═══ Data ═══
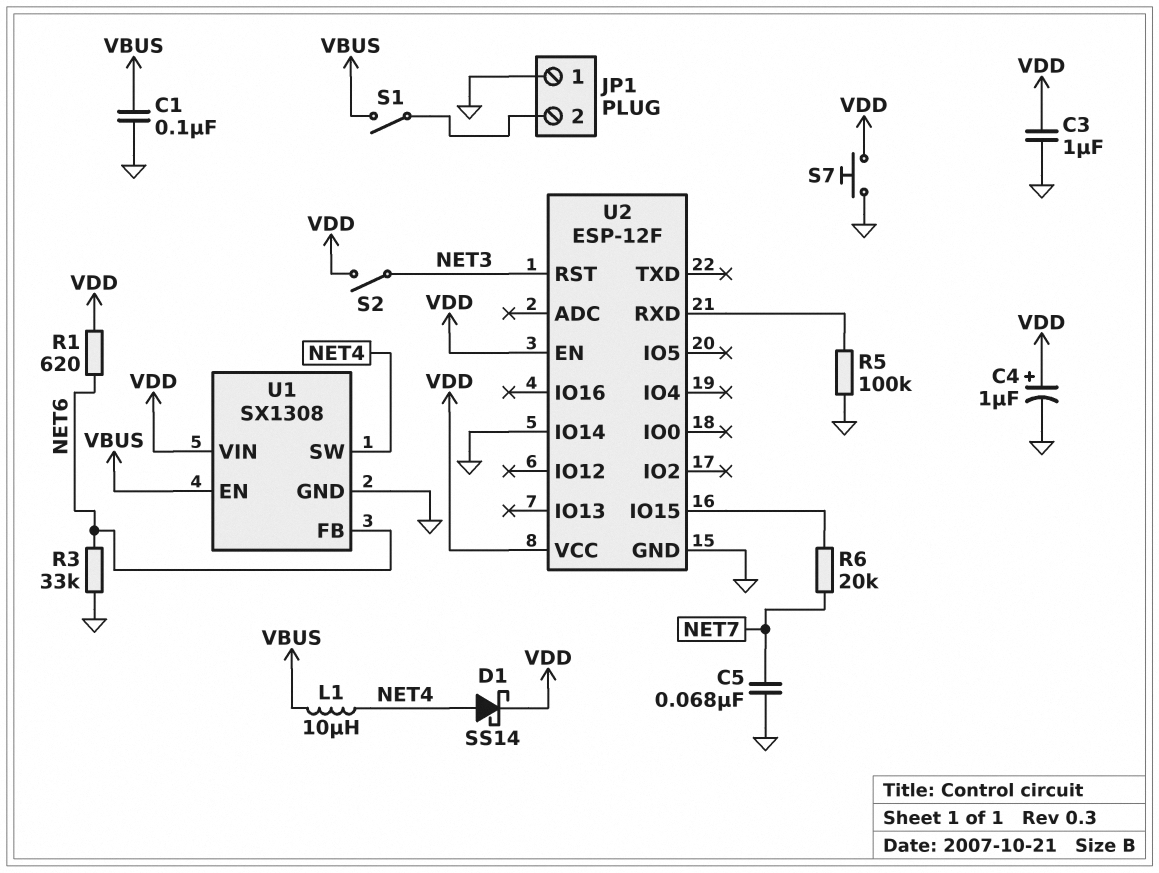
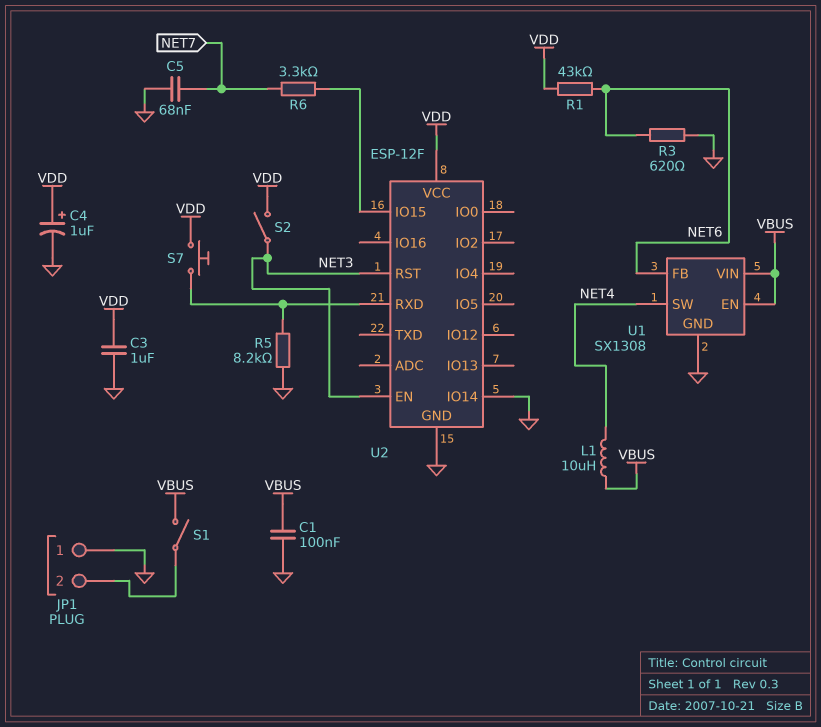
D1: schottky SS14 (A NET4, K VDD) -> none
R1: 620 (NET6, VDD) -> 43k (NET6, VDD)
R3: 33k (GND, NET6) -> 620 (GND, NET6)
R5: 100k (GND, U2/RXD) -> 8.2k (GND, U2/RXD)
R6: 20k (NET7, U2/IO15) -> 3.3k (NET7, U2/IO15)
S7: button (GND, VDD) -> button (U2/RXD, VDD)
U1 pin VIN: VDD -> VBUS
U2 pin EN: VDD -> NET3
═══
#### [The task]
Without any of the pictures, repeat the entries above word for word.

#### [Result for this exercise]
D1: schottky SS14 (A NET4, K VDD) -> none
R1: 620 (NET6, VDD) -> 43k (NET6, VDD)
R3: 33k (GND, NET6) -> 620 (GND, NET6)
R5: 100k (GND, U2/RXD) -> 8.2k (GND, U2/RXD)
R6: 20k (NET7, U2/IO15) -> 3.3k (NET7, U2/IO15)
S7: button (GND, VDD) -> button (U2/RXD, VDD)
U1 pin VIN: VDD -> VBUS
U2 pin EN: VDD -> NET3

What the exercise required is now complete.